Exercise data:

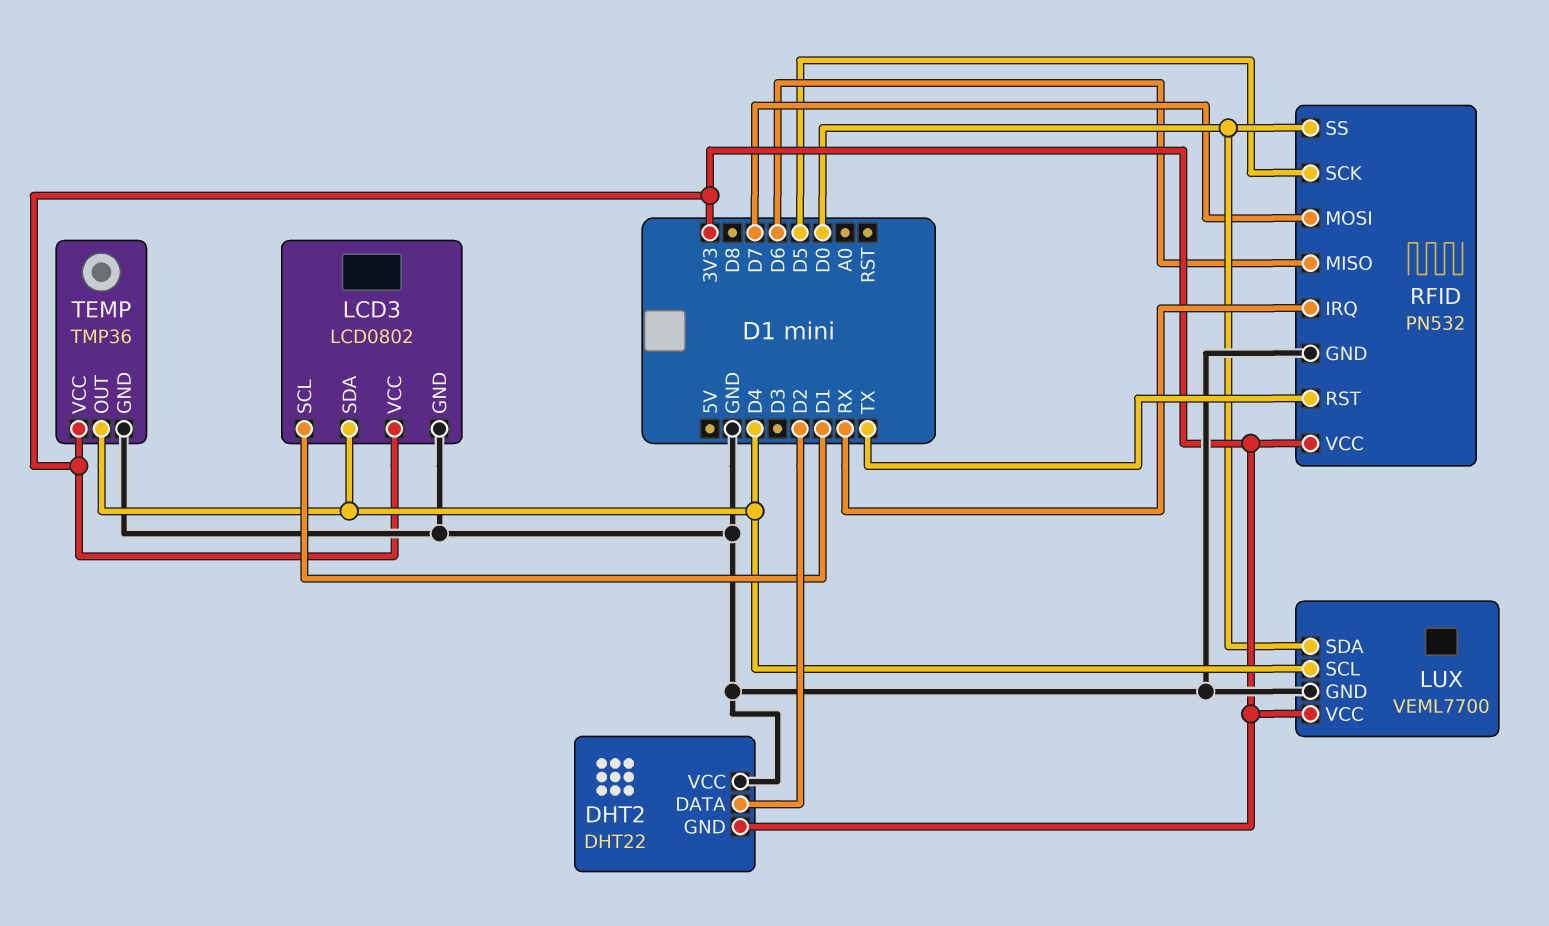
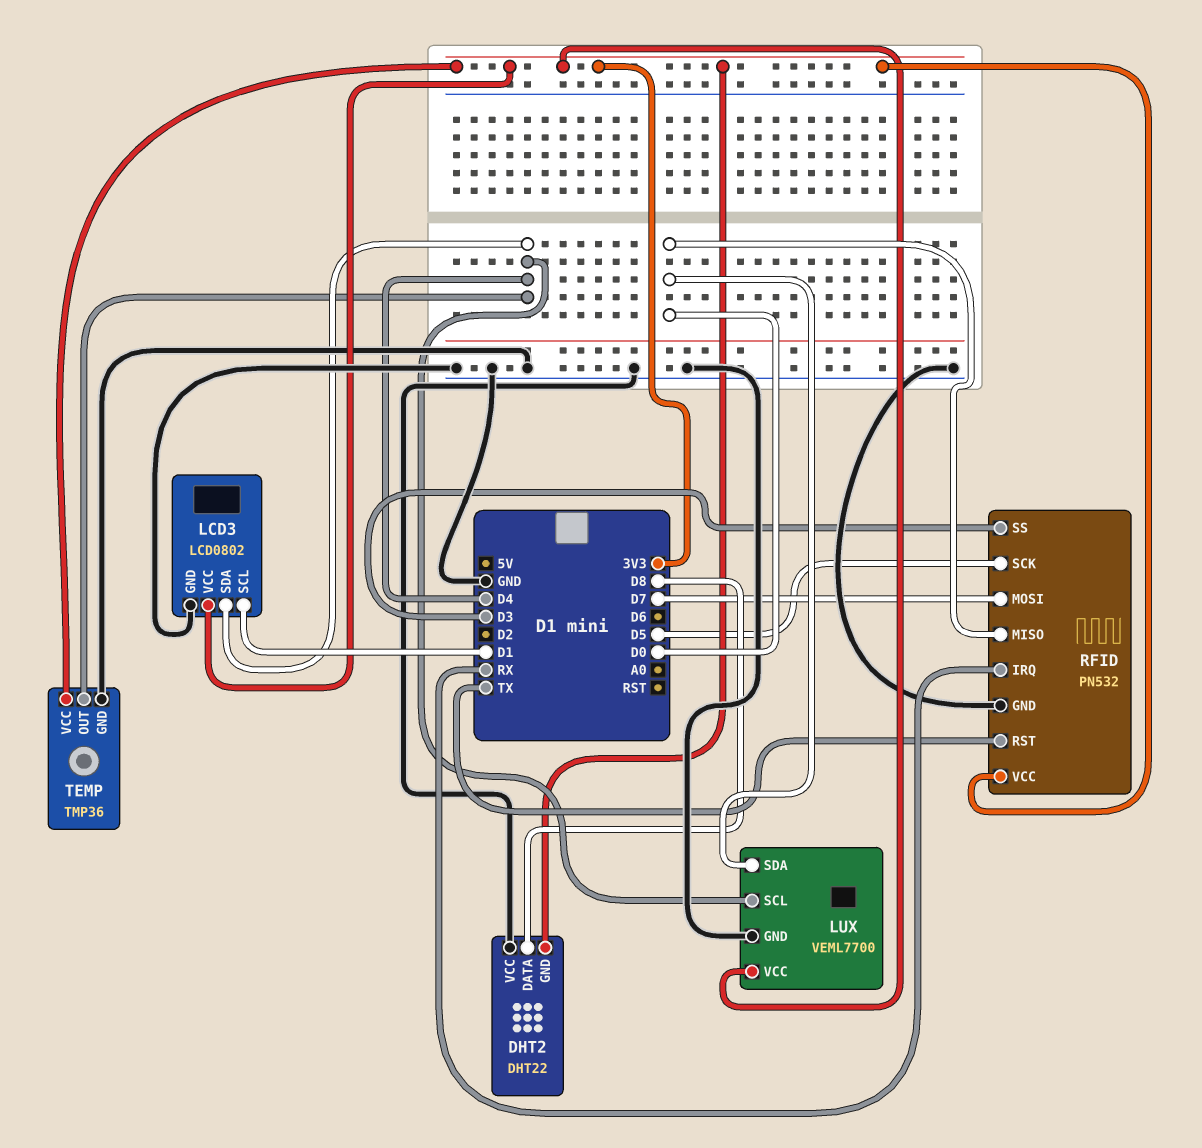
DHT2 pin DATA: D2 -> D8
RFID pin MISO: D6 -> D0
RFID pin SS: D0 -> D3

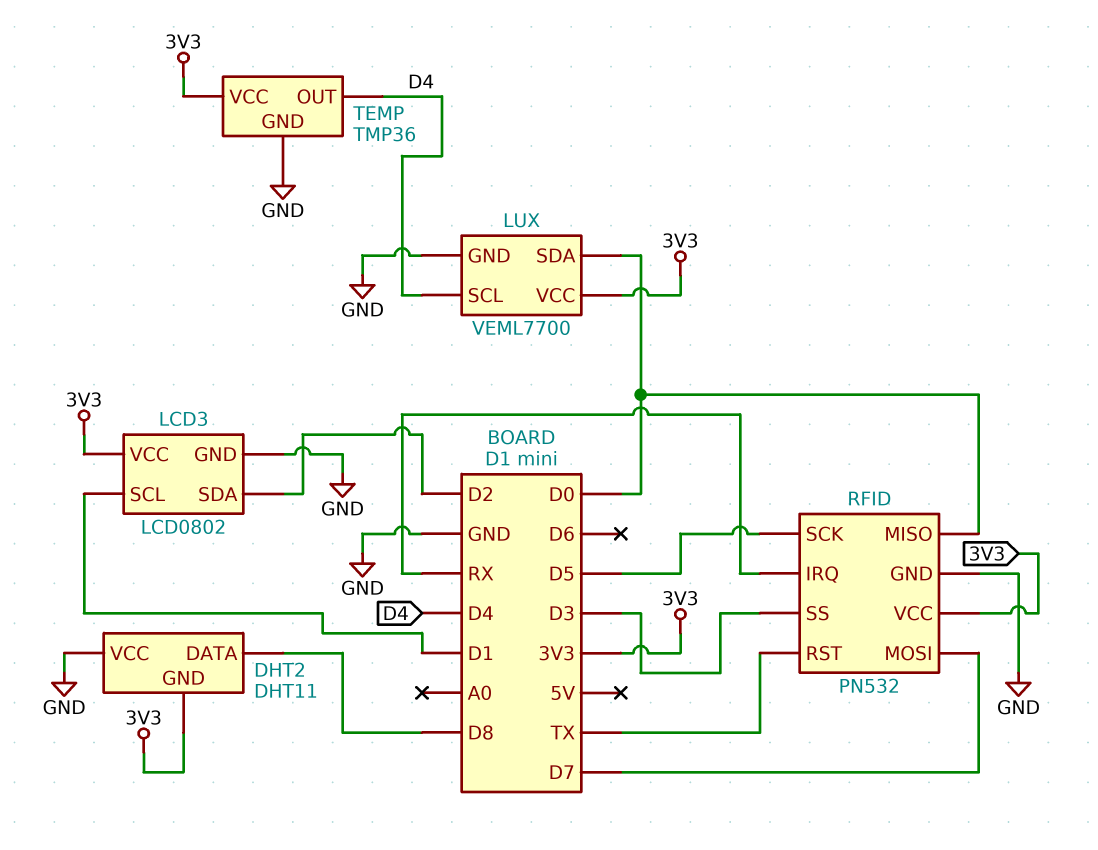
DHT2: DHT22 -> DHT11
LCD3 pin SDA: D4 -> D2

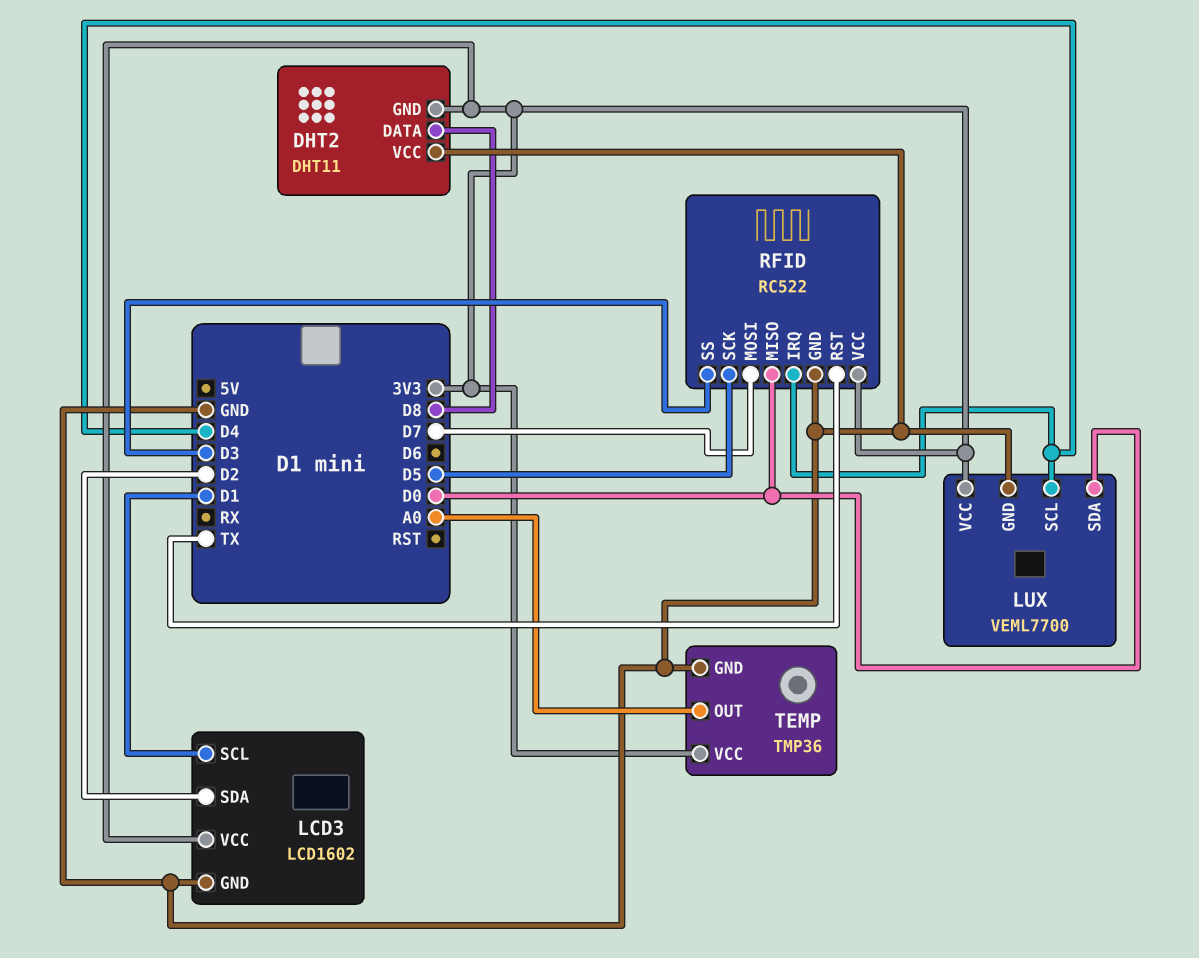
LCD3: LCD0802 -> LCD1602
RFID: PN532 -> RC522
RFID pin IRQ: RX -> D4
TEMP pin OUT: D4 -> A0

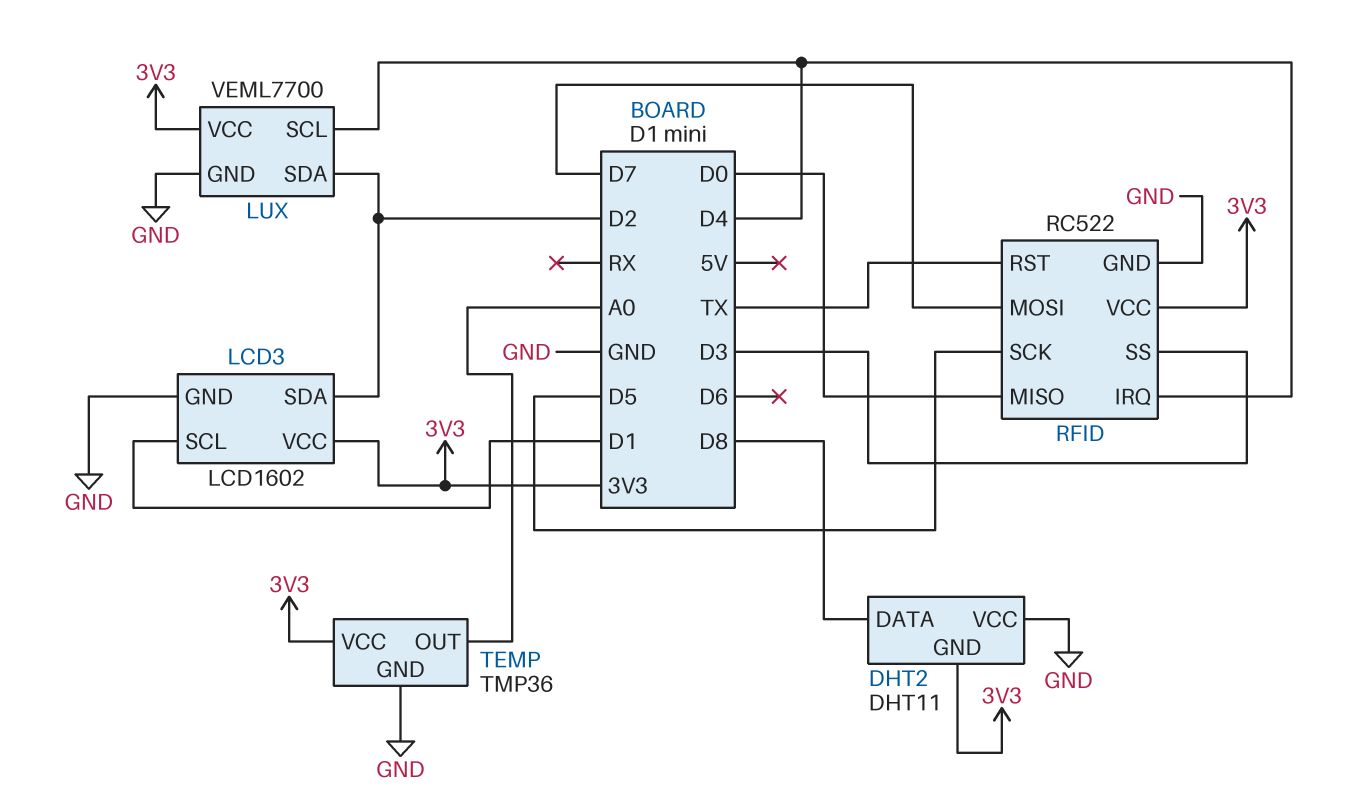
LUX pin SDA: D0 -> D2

---

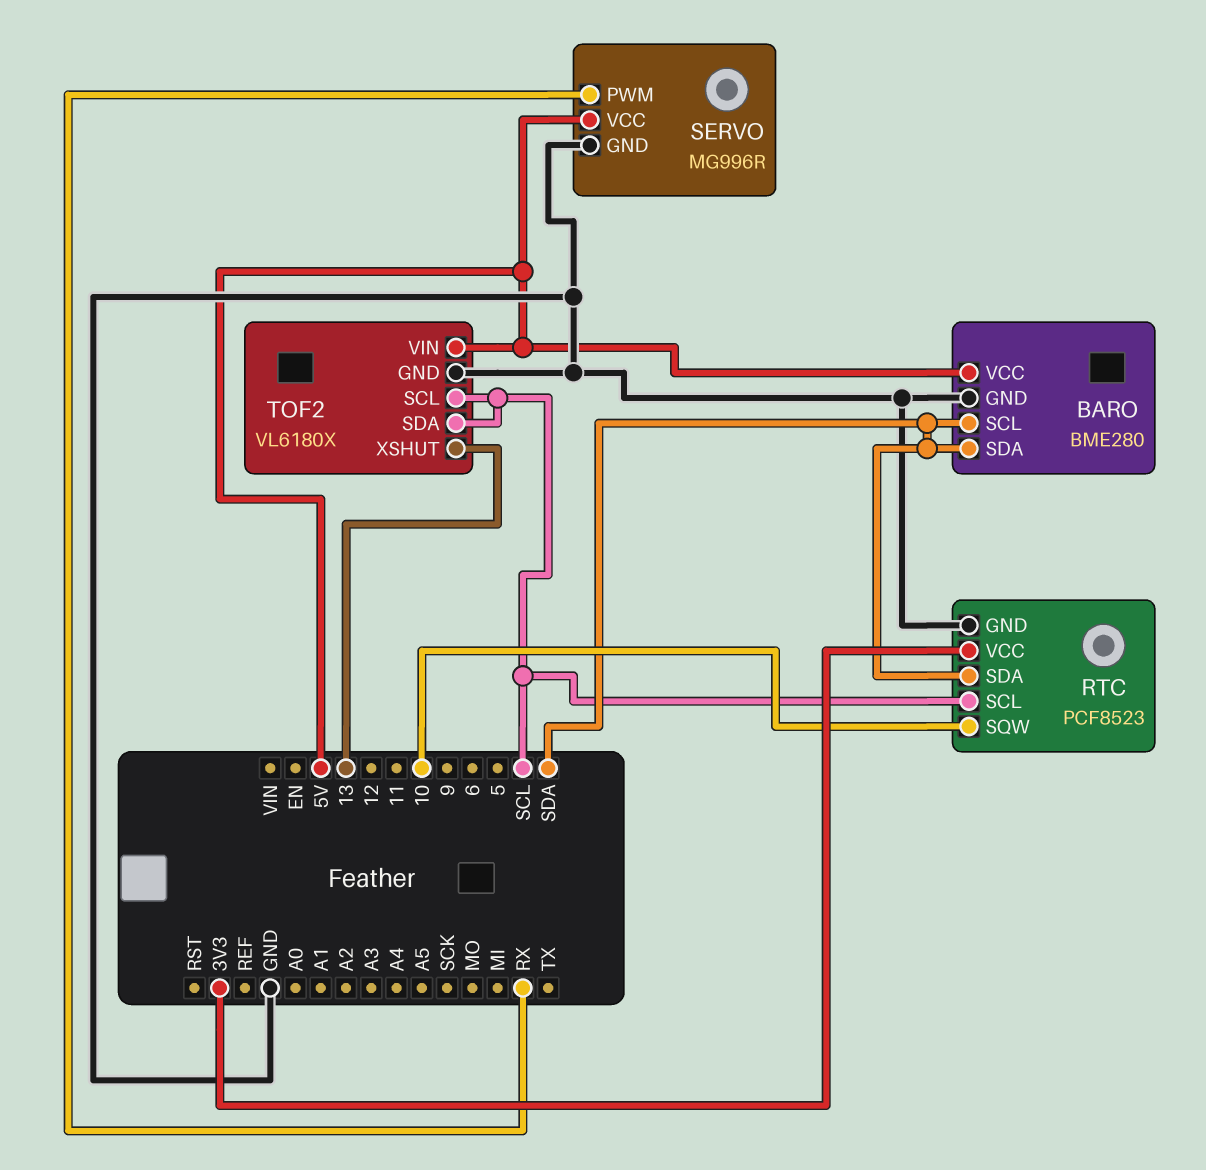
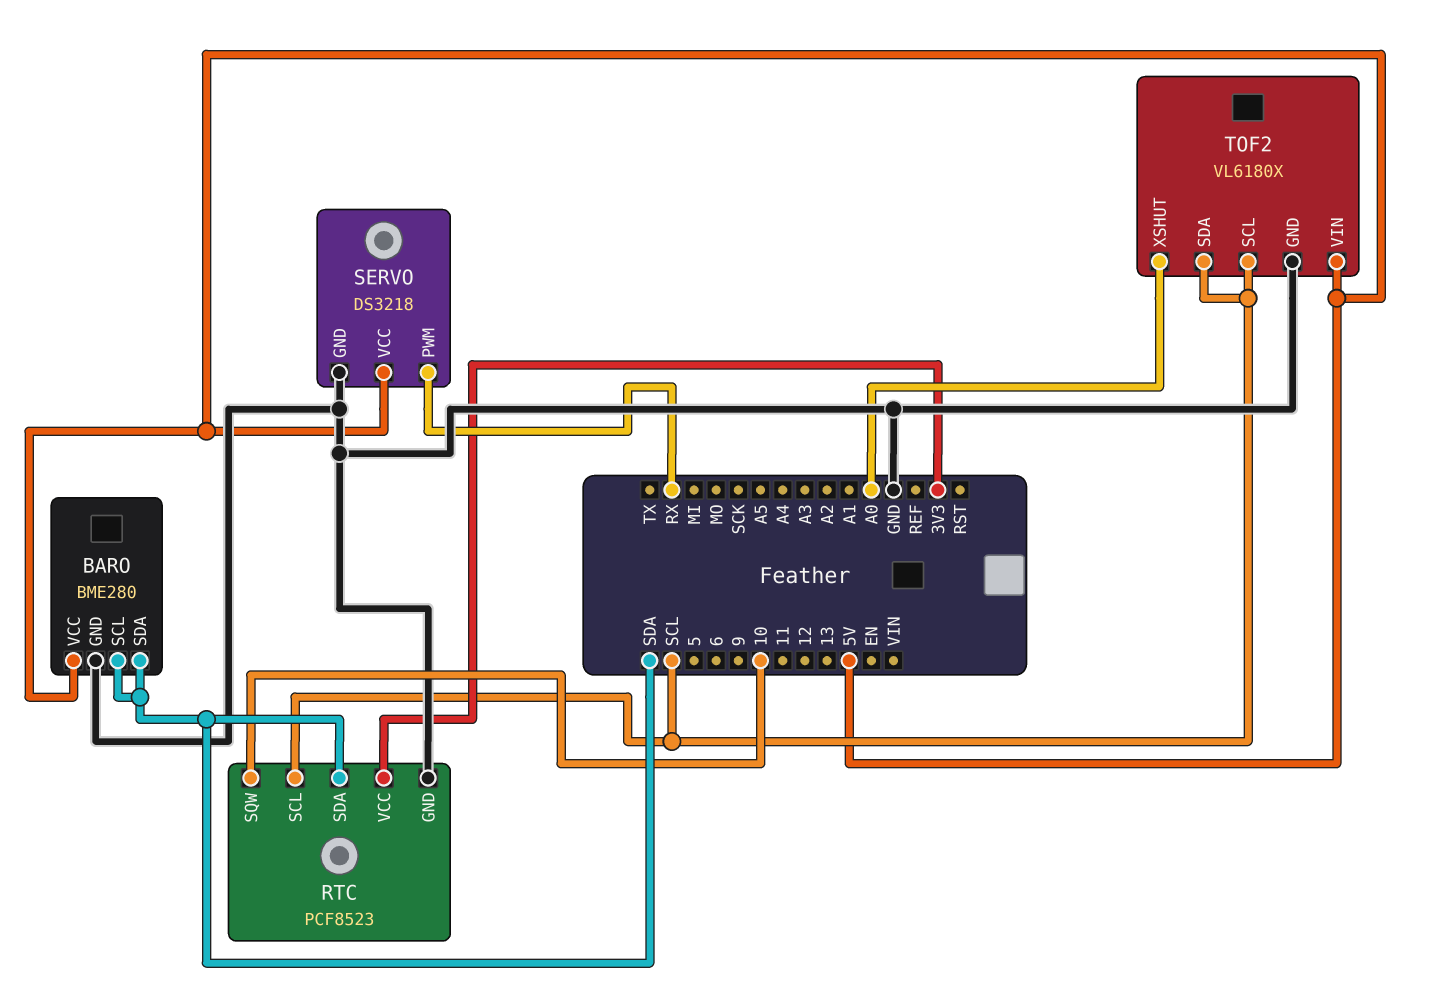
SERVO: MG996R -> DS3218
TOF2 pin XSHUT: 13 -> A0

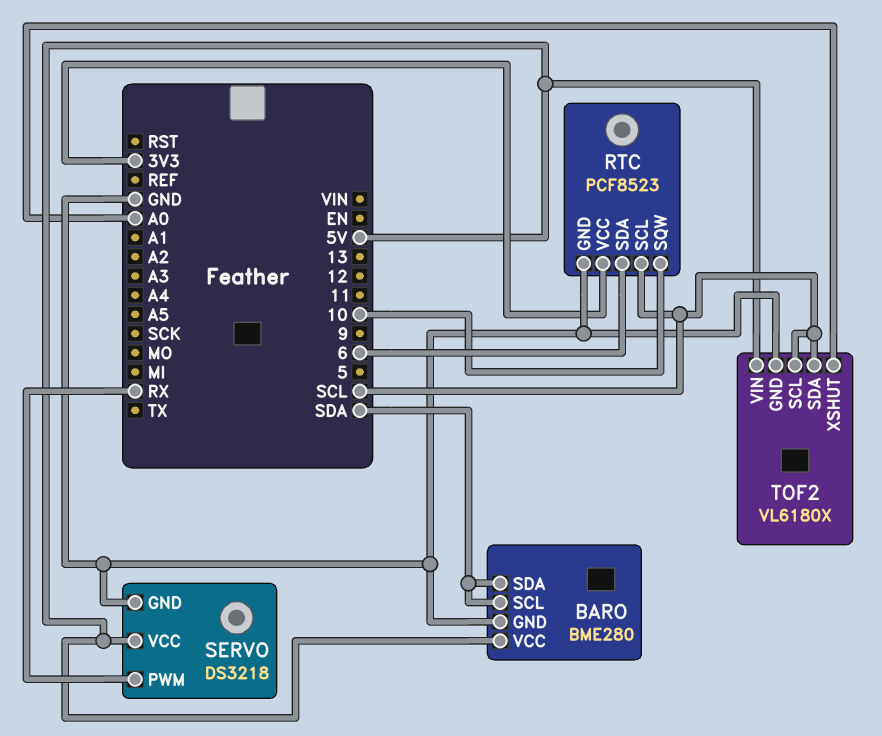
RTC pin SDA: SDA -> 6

Problem description:
Across the records above, return every line that contains the word "RFID".

Task answer:
RFID pin MISO: D6 -> D0
RFID pin SS: D0 -> D3
RFID: PN532 -> RC522
RFID pin IRQ: RX -> D4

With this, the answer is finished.